• **Your objective**
When a record contains an image, skip the image and retype the rest of that record exactly.

** Opening Records for this exercise block **

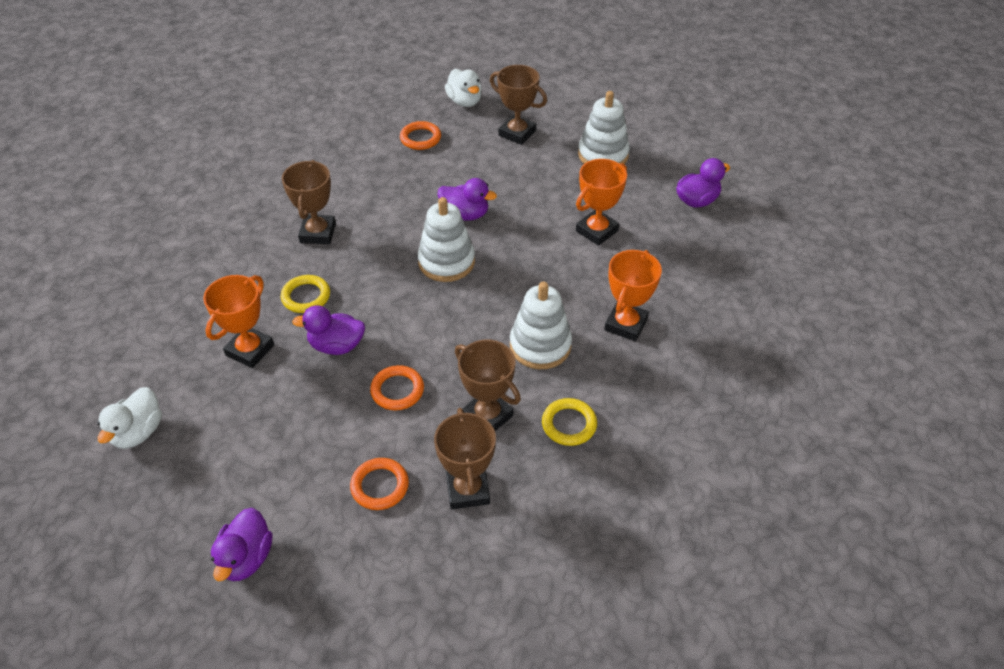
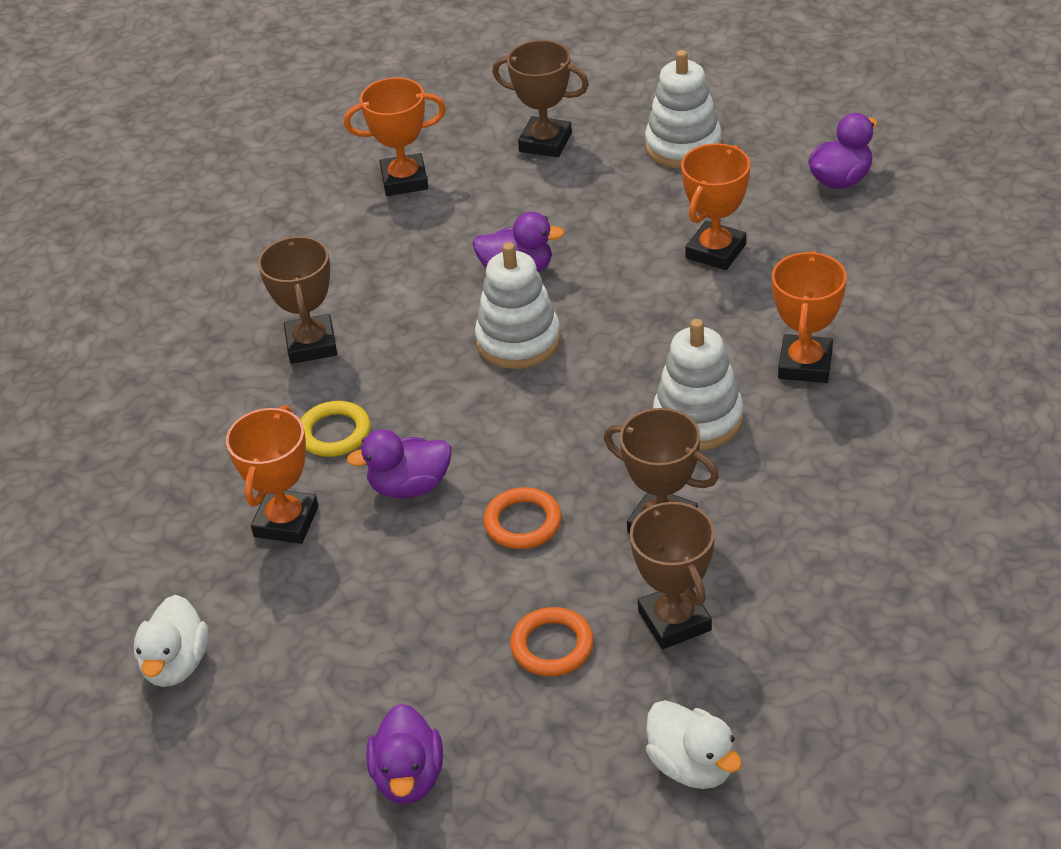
camera: 10 degrees left, 5 degrees down
(420, 138) = (404, 180): orange ring -> orange trophy
(464, 101) = (448, 114): white duck -> white duck (692, 766)
(569, 424) = (778, 508): yellow ring -> none

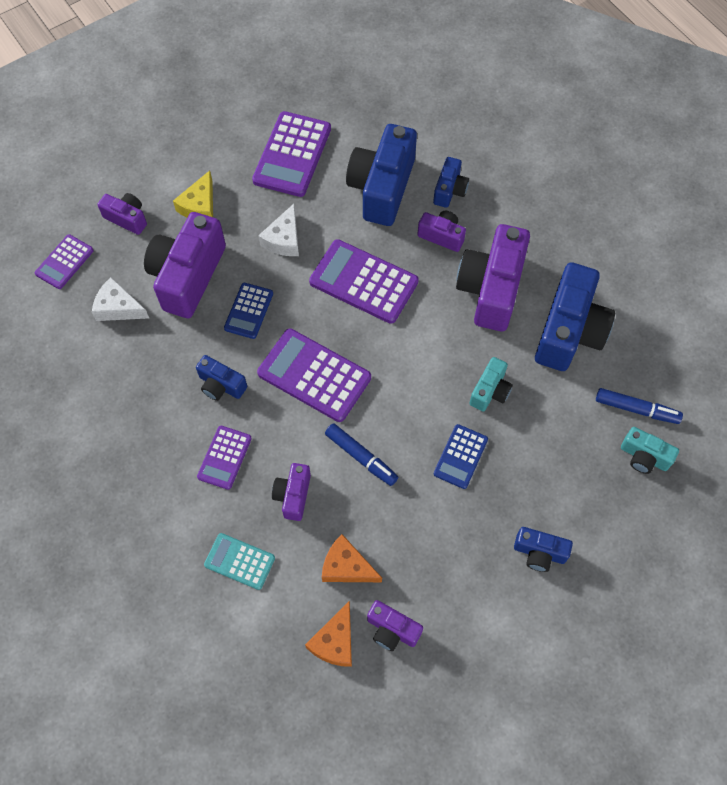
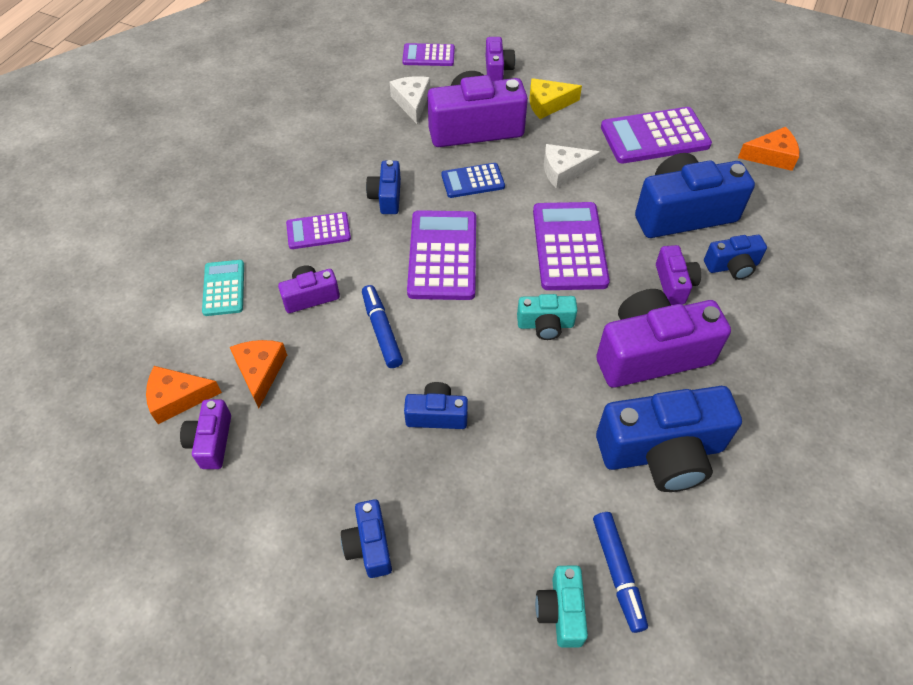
camera: 60 degrees right, 10 degrees down
(361, 457) = (382, 330): blue marker -> blue marker turned 150 degrees clockwise
(366, 94) = (771, 156): none -> orange cheese
(460, 456) = (437, 415): blue calculator -> blue camera
(490, 391) = (530, 408): turquoise camera -> turquoise camera (545, 325)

** Closing Records for this exercise block **

• **Final answer**
camera: 10 degrees left, 5 degrees down
(420, 138) = (404, 180): orange ring -> orange trophy
(464, 101) = (448, 114): white duck -> white duck (692, 766)
(569, 424) = (778, 508): yellow ring -> none

camera: 60 degrees right, 10 degrees down
(361, 457) = (382, 330): blue marker -> blue marker turned 150 degrees clockwise
(366, 94) = (771, 156): none -> orange cheese
(460, 456) = (437, 415): blue calculator -> blue camera
(490, 391) = (530, 408): turquoise camera -> turquoise camera (545, 325)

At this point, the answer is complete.